===== PROVIDED ENTRIES

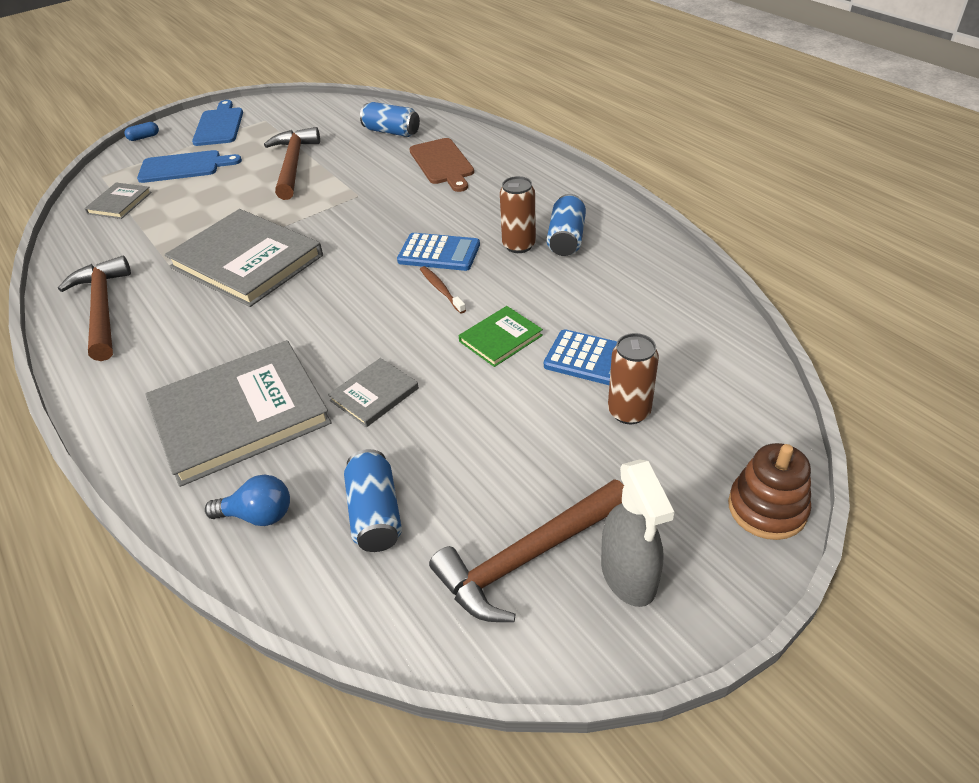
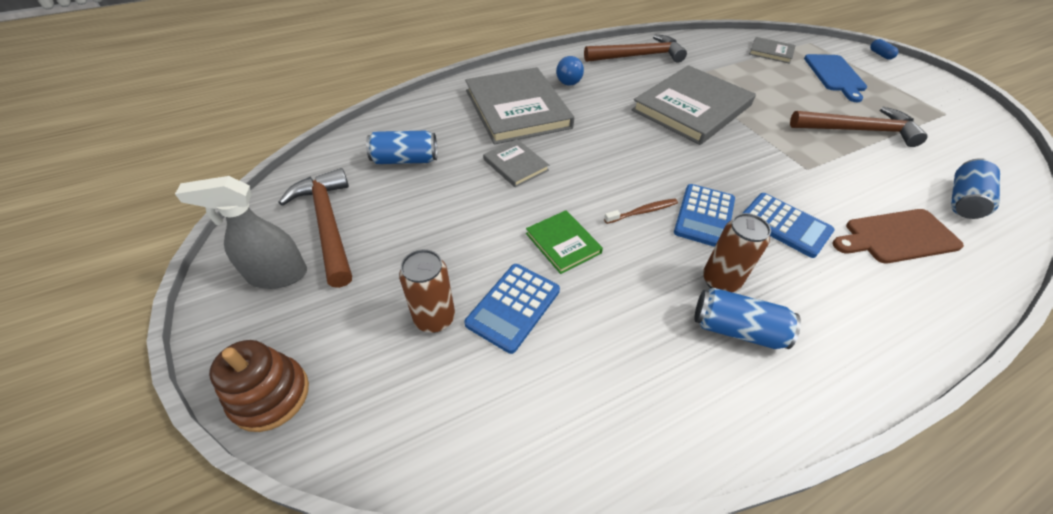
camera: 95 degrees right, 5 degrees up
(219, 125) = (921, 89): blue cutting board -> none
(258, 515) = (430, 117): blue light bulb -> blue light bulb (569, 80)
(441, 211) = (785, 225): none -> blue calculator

==========
===== PROVIDED ENTRIES

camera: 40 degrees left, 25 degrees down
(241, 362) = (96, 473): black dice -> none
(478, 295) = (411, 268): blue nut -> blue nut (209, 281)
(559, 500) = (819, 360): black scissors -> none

==========
===== PROVIDED ENTRIES

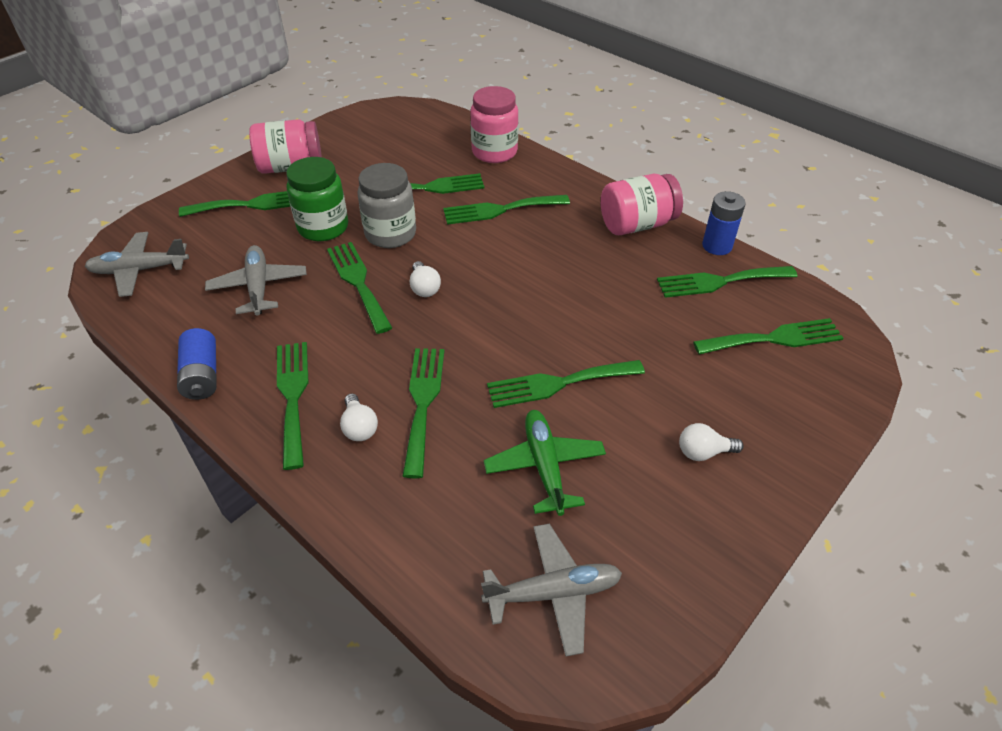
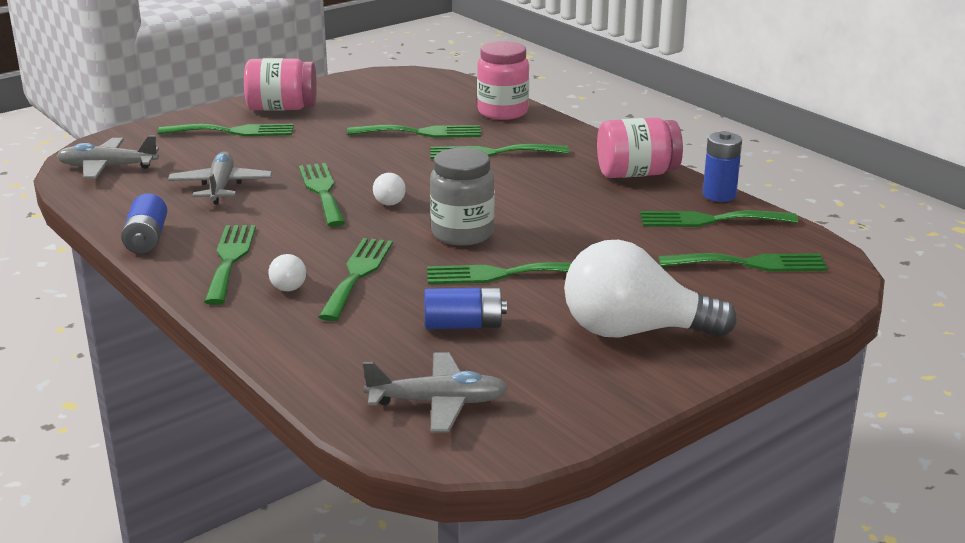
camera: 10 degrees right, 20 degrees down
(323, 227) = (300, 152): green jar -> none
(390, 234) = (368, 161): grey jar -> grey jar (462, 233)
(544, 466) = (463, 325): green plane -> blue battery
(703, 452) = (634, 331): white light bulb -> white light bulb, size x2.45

==========

Count each line above where the word "degrees" appears, and answer with nothing except that count.

• ANSWER BOX: 3